What you will do
Read through the entries below and copy each line where "green" turns up.

----------------

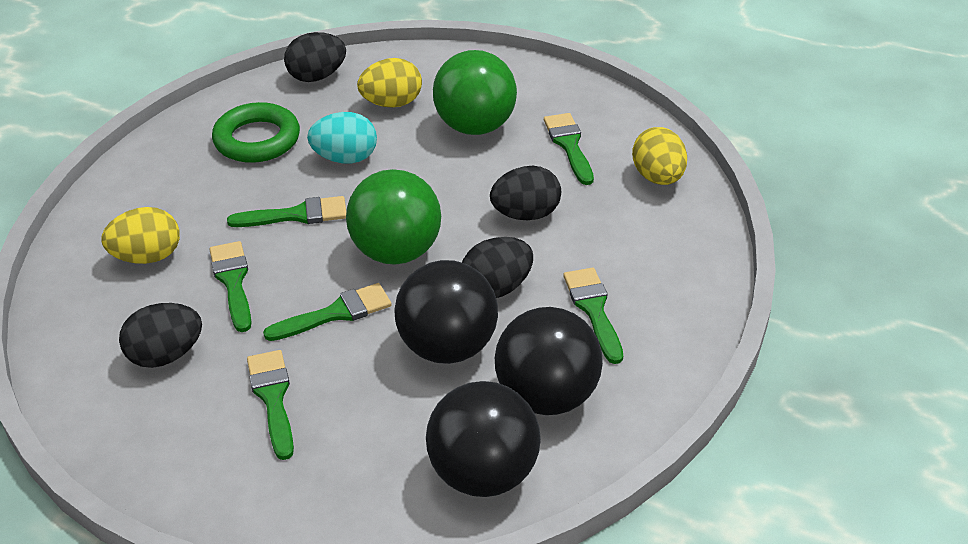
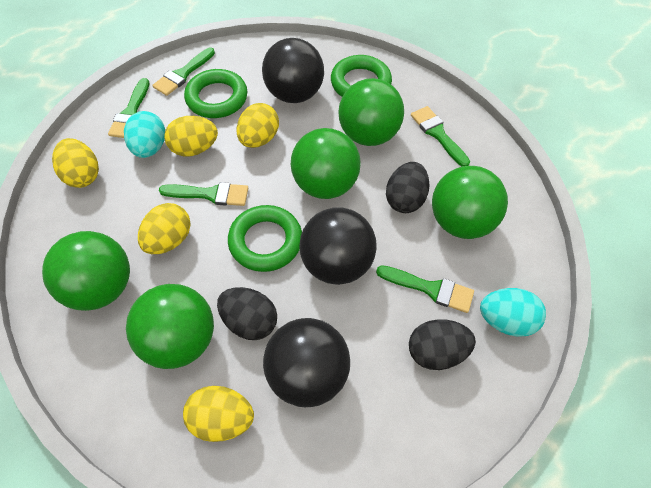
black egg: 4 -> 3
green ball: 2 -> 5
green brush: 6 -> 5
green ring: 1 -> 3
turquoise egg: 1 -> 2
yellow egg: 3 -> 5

----------------

Exercise solution
green ball: 2 -> 5
green brush: 6 -> 5
green ring: 1 -> 3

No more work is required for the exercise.